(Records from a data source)
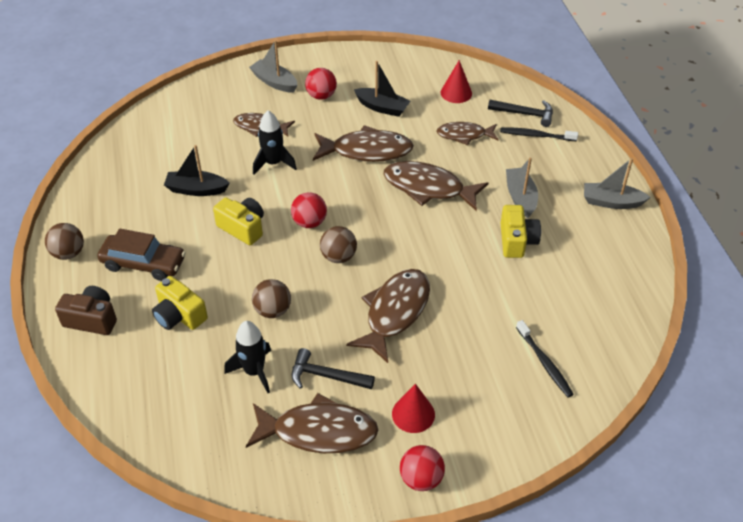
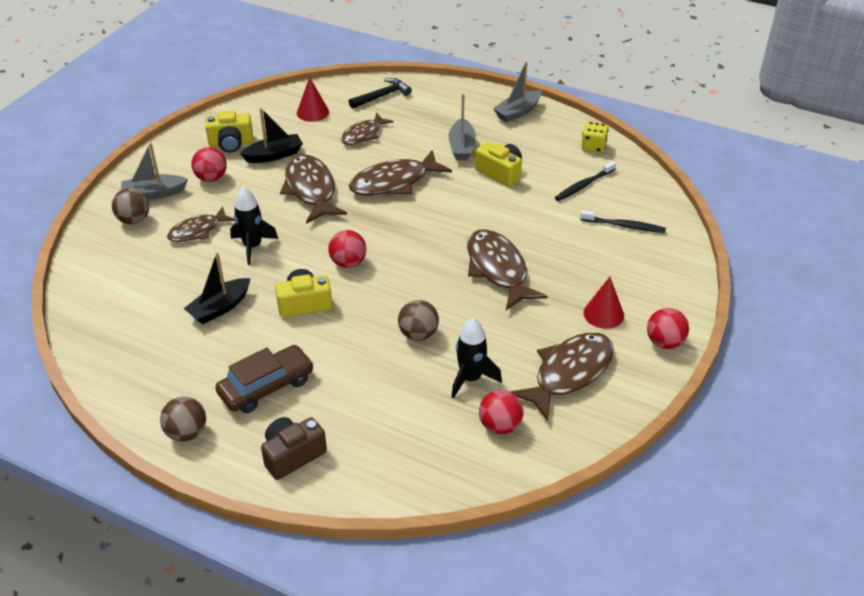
camera: 50 degrees left, 5 degrees down
yellow camera [152,276,208,330] -> yellow camera moved to [205,110,253,153]
black hammer [292,348,375,389] -> none
brown fish [313,125,414,162] -> brown fish turned 60 degrees counterclockwise [280,154,347,224]
brown ball [320,226,357,263] -> brown ball moved to [112,188,149,224]
black toothbrush [500,127,578,141] -> black toothbrush moved to [555,161,616,201]
grey boat [506,158,538,218] -> grey boat turned 120 degrees counterclockwise [449,94,476,160]
none -> red ball [479,390,523,434]
none -> yellow dice [581,121,609,153]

**Work item**: Restate word for word the lines running from the line that holds "brown fish [313,125,414,162]" to the final line of the entries.

**Completed exercise**:
brown fish [313,125,414,162] -> brown fish turned 60 degrees counterclockwise [280,154,347,224]
brown ball [320,226,357,263] -> brown ball moved to [112,188,149,224]
black toothbrush [500,127,578,141] -> black toothbrush moved to [555,161,616,201]
grey boat [506,158,538,218] -> grey boat turned 120 degrees counterclockwise [449,94,476,160]
none -> red ball [479,390,523,434]
none -> yellow dice [581,121,609,153]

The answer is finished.